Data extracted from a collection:
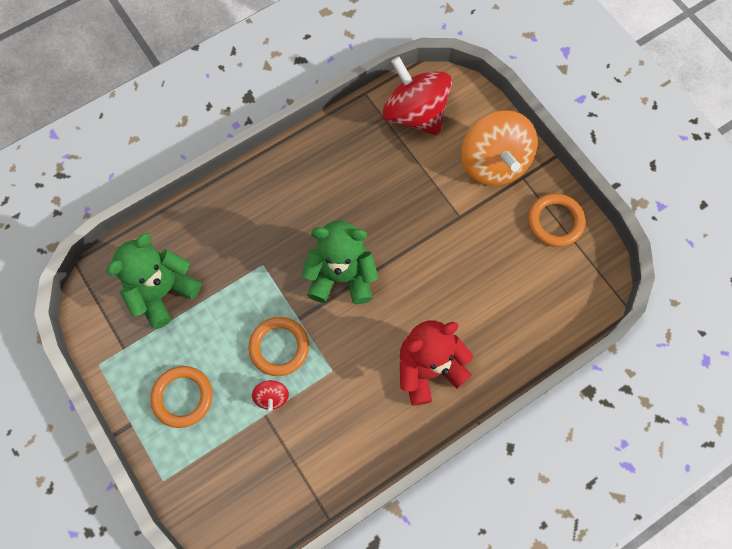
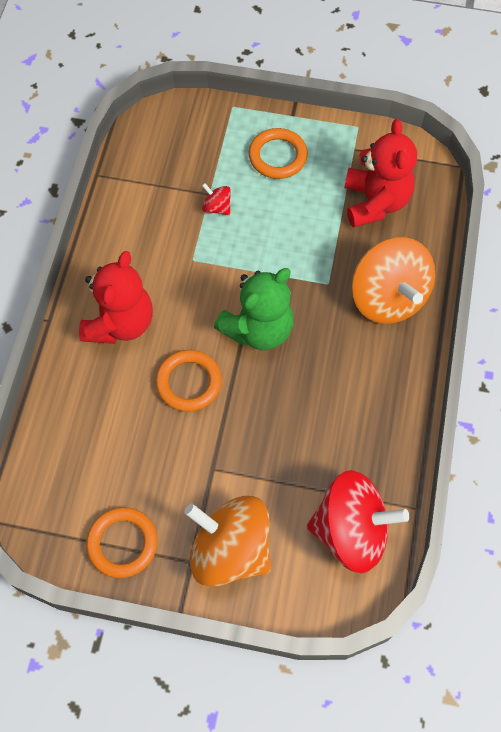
camera: 135 degrees right, 5 degrees down
(162, 292) = (375, 202): green teddy bear -> red teddy bear
(237, 219) = (388, 297): none -> orange spinning top
(279, 347) = (248, 241): orange ring -> orange ring (189, 382)

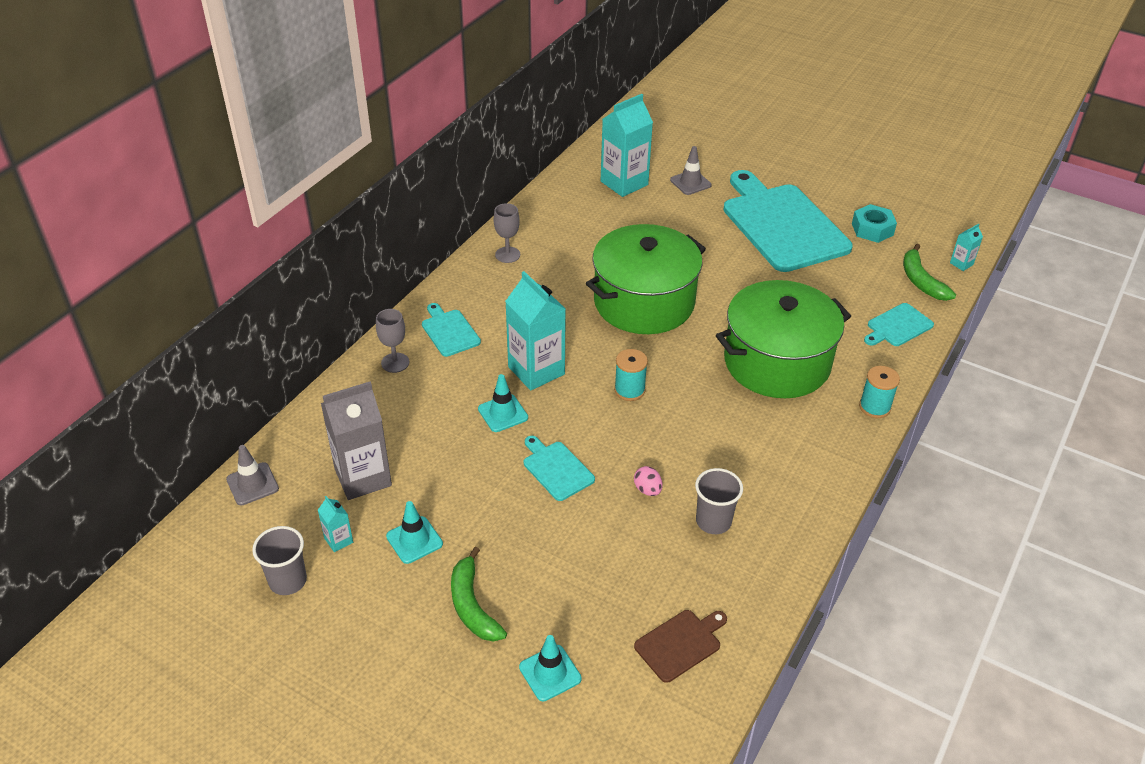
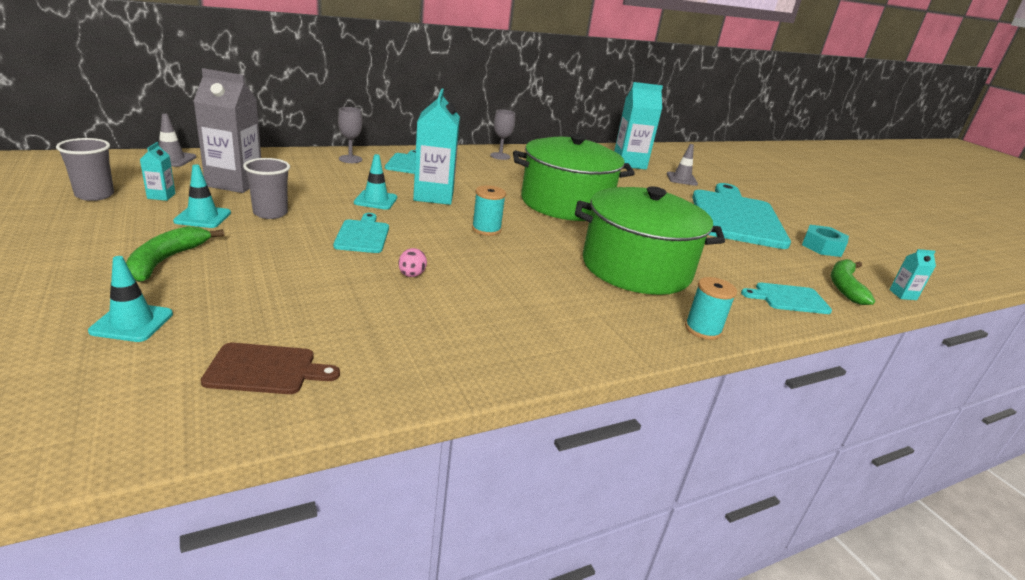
camera: 30 degrees right, 15 degrees down
(713, 521) = (435, 317): grey cup -> grey cup (270, 213)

- [Exercise requirements] The lines to show are those in the data above that include "camera".

- [Solution for this exercise]
camera: 135 degrees right, 5 degrees down
camera: 30 degrees right, 15 degrees down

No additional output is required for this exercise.